Supplied information below:

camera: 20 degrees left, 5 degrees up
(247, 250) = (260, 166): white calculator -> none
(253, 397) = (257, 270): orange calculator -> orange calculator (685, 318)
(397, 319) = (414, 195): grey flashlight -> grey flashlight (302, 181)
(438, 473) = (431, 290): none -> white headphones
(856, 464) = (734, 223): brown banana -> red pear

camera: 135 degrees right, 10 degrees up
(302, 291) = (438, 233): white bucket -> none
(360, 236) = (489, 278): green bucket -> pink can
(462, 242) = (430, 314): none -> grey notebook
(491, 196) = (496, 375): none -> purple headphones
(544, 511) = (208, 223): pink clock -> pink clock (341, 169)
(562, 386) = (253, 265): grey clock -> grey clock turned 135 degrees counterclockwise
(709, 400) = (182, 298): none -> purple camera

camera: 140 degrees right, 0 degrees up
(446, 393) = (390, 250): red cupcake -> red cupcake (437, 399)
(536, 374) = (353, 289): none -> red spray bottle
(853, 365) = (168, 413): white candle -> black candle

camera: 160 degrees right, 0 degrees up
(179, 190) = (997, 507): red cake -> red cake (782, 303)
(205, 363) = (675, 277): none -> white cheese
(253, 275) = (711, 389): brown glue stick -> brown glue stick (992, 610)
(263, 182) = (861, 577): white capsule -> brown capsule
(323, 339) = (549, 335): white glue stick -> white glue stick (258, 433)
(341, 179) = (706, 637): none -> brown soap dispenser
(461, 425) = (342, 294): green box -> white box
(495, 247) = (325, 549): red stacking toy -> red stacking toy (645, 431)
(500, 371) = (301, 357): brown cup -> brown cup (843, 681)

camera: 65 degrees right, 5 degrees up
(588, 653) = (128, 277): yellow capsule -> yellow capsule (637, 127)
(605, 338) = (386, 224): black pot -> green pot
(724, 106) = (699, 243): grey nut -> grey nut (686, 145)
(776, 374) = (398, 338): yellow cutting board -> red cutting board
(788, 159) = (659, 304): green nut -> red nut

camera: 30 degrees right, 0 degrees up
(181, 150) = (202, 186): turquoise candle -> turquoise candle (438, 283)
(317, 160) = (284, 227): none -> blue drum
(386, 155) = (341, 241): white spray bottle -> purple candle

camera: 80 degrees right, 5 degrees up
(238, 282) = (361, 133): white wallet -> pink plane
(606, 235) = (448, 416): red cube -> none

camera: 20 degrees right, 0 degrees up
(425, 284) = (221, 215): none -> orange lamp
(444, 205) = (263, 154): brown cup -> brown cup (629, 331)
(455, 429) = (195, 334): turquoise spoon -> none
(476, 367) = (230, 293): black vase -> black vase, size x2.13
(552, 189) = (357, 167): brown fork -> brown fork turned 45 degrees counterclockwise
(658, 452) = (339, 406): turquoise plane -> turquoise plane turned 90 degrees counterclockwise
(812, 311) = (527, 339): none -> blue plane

End of Supplied information.

For the records above, state how many lines contain the string "right", with no added text.

7